:: What the task requires ::
Set down each line of the material that follows, exactly, with no pictures.

:: Supplied records ::

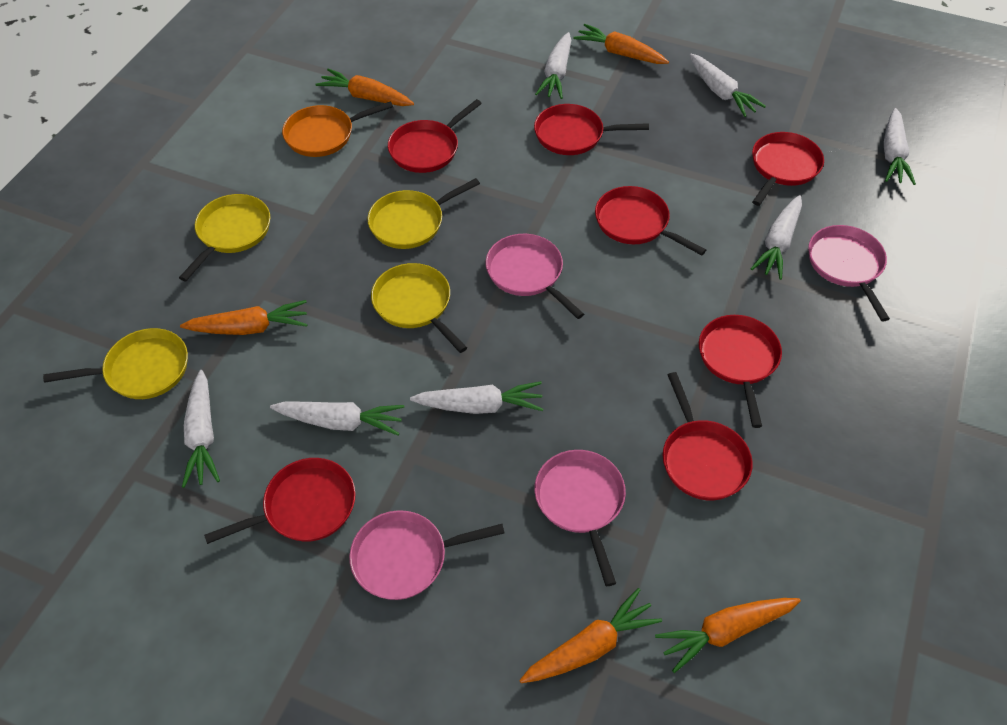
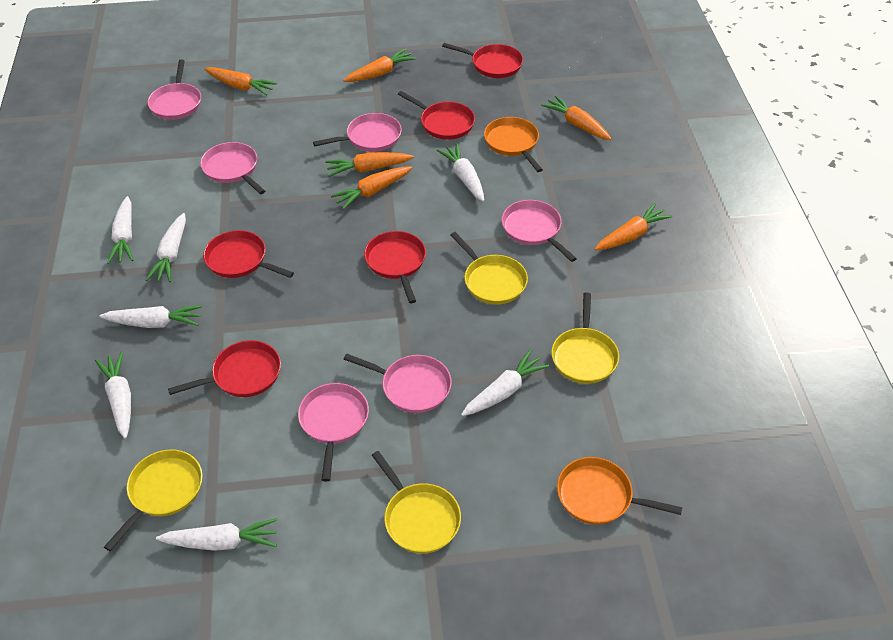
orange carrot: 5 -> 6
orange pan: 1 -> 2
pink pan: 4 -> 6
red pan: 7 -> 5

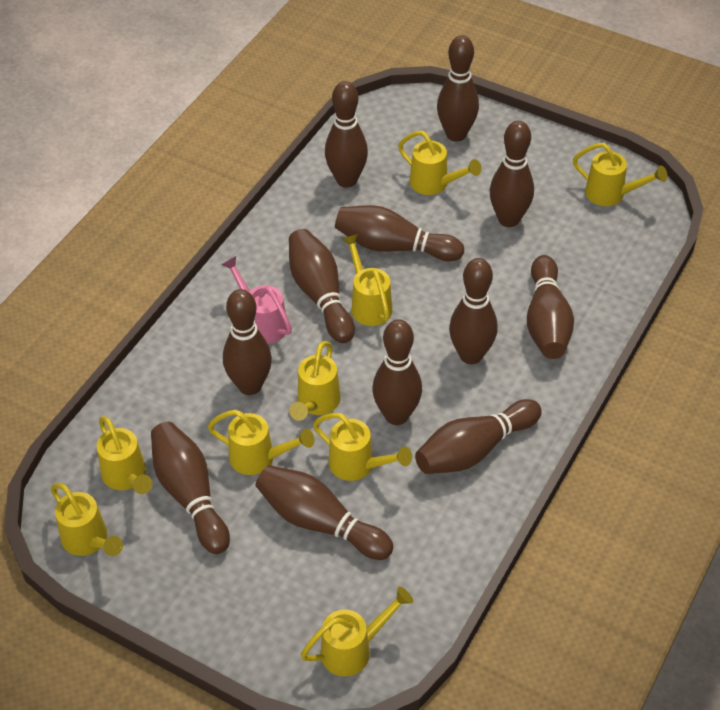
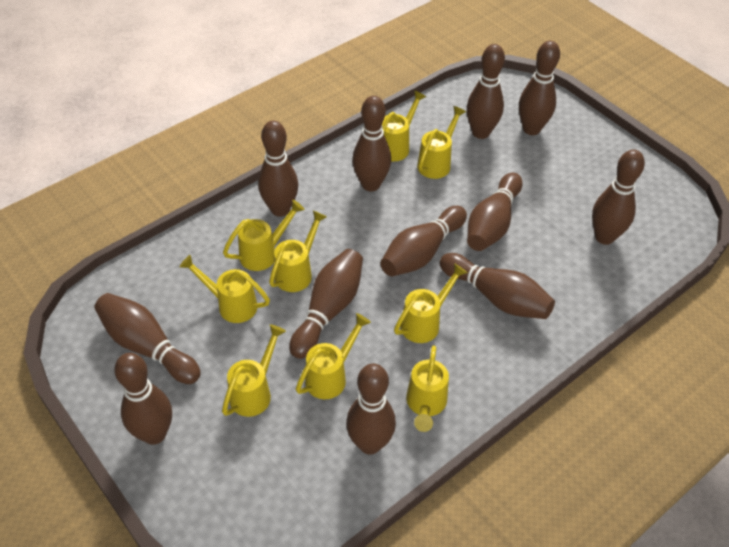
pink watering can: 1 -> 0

:: Task response ::
orange carrot: 5 -> 6
orange pan: 1 -> 2
pink pan: 4 -> 6
red pan: 7 -> 5

pink watering can: 1 -> 0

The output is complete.